● How to complete this task
Going down the data below, set down exactly the line with "purple brick C7:C14 level 1 -> none" and each line after it through the line with "yellow slope I3:J3"; no other lines.

Before-and-after object listings

***

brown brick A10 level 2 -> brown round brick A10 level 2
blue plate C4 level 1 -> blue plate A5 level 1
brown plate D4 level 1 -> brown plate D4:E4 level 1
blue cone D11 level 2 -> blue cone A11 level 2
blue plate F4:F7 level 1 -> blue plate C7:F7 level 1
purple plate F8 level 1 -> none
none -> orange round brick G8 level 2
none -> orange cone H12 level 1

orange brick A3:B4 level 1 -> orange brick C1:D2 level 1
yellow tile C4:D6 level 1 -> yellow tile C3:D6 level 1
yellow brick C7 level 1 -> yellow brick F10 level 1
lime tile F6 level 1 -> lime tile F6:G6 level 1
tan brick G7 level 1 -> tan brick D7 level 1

***

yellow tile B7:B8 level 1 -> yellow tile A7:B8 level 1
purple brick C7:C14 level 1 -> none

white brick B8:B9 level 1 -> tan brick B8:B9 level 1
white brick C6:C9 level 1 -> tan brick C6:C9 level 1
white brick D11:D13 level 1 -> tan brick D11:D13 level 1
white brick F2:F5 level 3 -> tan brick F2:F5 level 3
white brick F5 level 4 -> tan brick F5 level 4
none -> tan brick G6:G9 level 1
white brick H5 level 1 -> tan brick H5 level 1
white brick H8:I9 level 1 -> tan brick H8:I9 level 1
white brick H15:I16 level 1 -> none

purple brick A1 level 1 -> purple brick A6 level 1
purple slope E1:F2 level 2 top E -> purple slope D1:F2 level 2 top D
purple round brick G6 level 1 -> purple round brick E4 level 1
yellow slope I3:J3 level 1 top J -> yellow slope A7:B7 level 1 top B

***

● Problem solution
purple brick C7:C14 level 1 -> none

white brick B8:B9 level 1 -> tan brick B8:B9 level 1
white brick C6:C9 level 1 -> tan brick C6:C9 level 1
white brick D11:D13 level 1 -> tan brick D11:D13 level 1
white brick F2:F5 level 3 -> tan brick F2:F5 level 3
white brick F5 level 4 -> tan brick F5 level 4
none -> tan brick G6:G9 level 1
white brick H5 level 1 -> tan brick H5 level 1
white brick H8:I9 level 1 -> tan brick H8:I9 level 1
white brick H15:I16 level 1 -> none

purple brick A1 level 1 -> purple brick A6 level 1
purple slope E1:F2 level 2 top E -> purple slope D1:F2 level 2 top D
purple round brick G6 level 1 -> purple round brick E4 level 1
yellow slope I3:J3 level 1 top J -> yellow slope A7:B7 level 1 top B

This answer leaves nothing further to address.